(Data entries)
____________
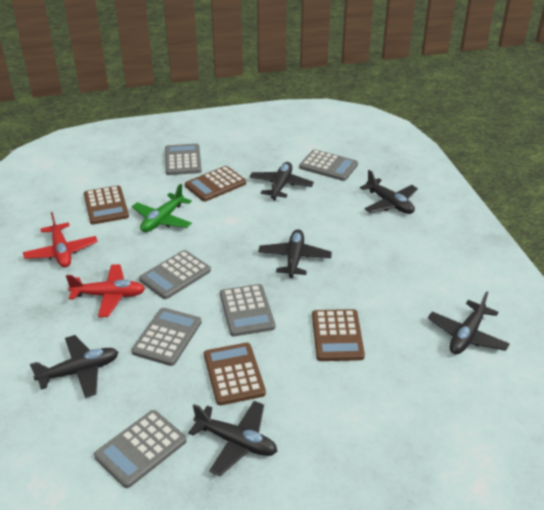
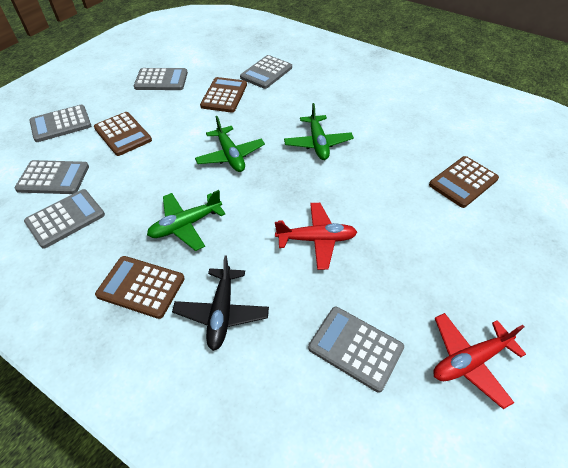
black plane: 6 -> 1
green plane: 1 -> 3

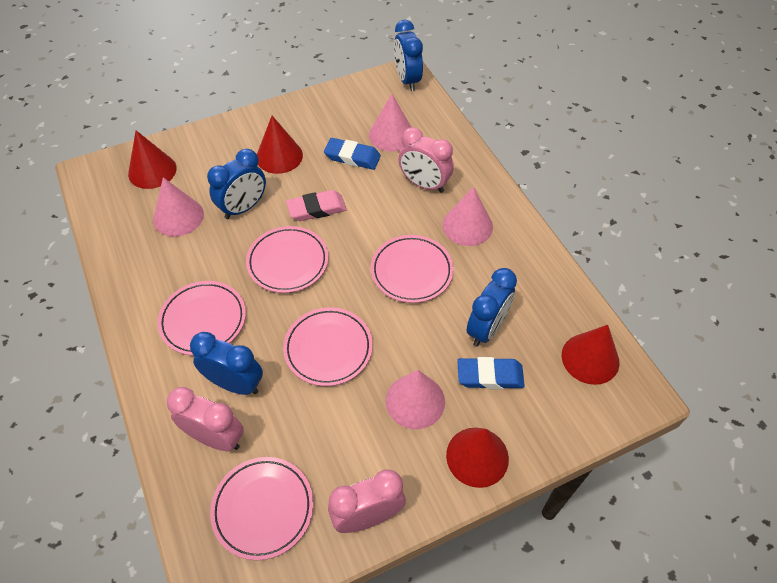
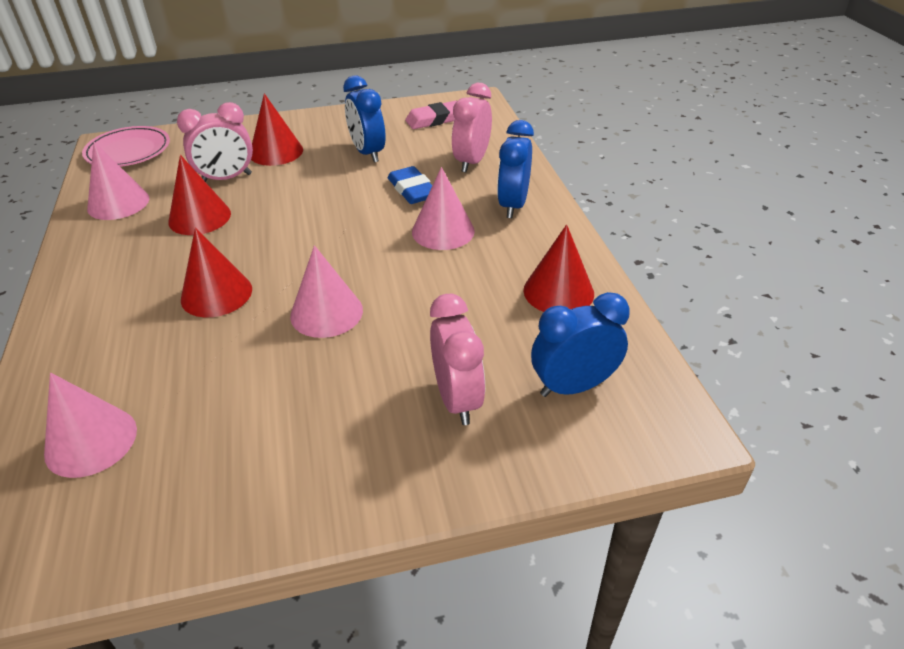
blue clock: 4 -> 3
blue eraser: 2 -> 1
pink plate: 5 -> 1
____________
Your goal: The task calls for every record to be transcribed exactly, with no images included.

Result below:
black plane: 6 -> 1
green plane: 1 -> 3

blue clock: 4 -> 3
blue eraser: 2 -> 1
pink plate: 5 -> 1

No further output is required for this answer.